**Data extract**.

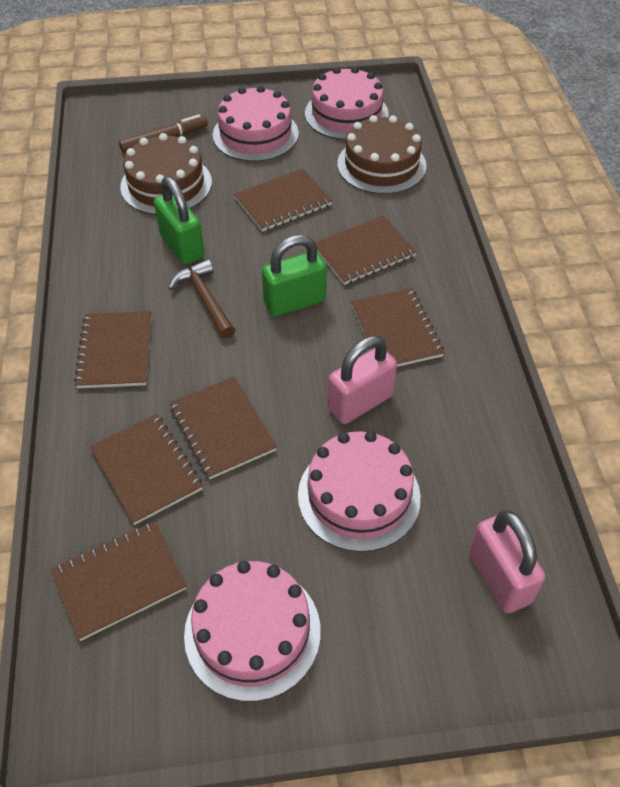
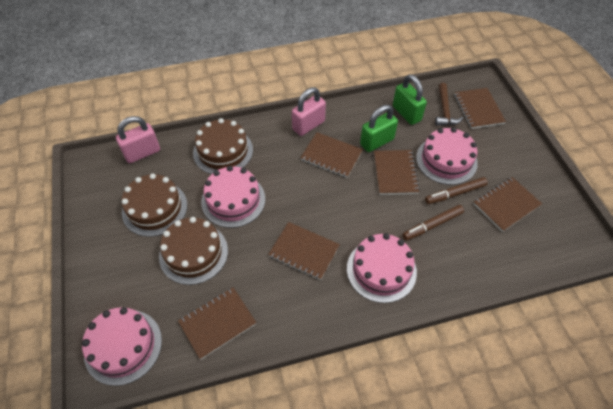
brown cake: 2 -> 3
brown marker: 1 -> 2
brown notebook: 7 -> 6

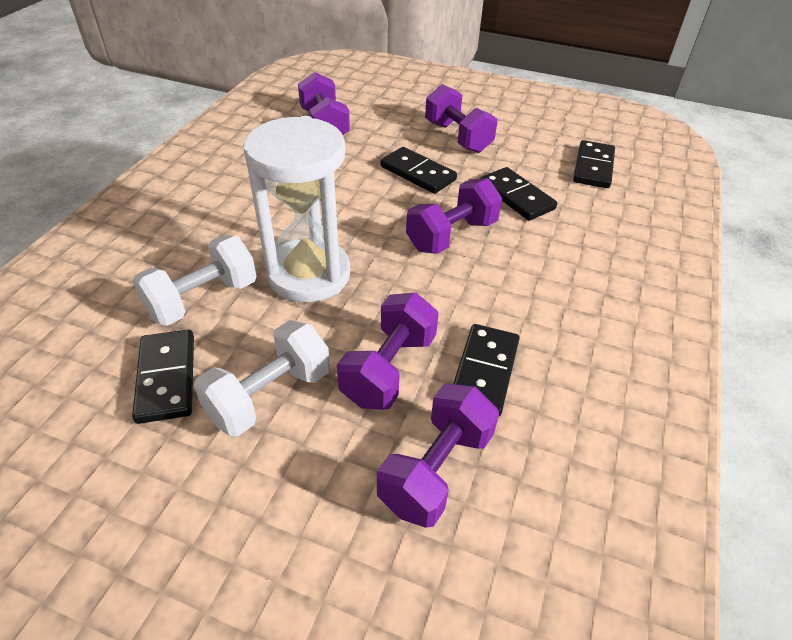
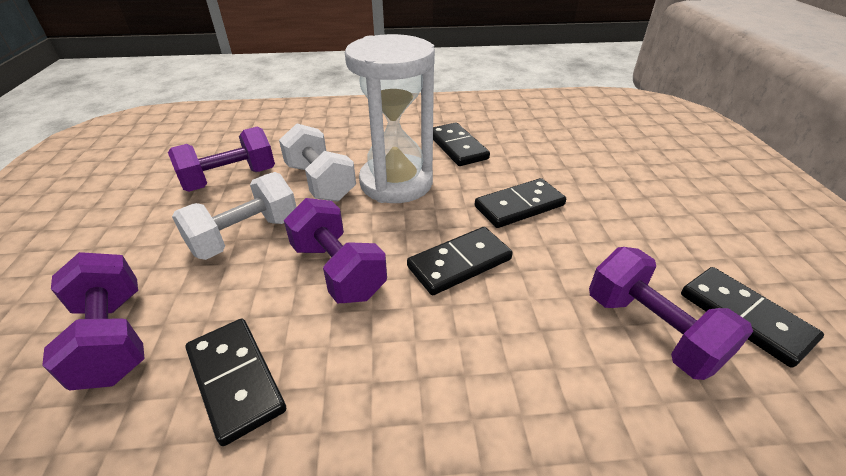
purple dumbbell: 5 -> 4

**Work to complete**.
Where the data includes pictures, leave them out and write out everything else exactly.

**Output of the task**.
brown cake: 2 -> 3
brown marker: 1 -> 2
brown notebook: 7 -> 6

purple dumbbell: 5 -> 4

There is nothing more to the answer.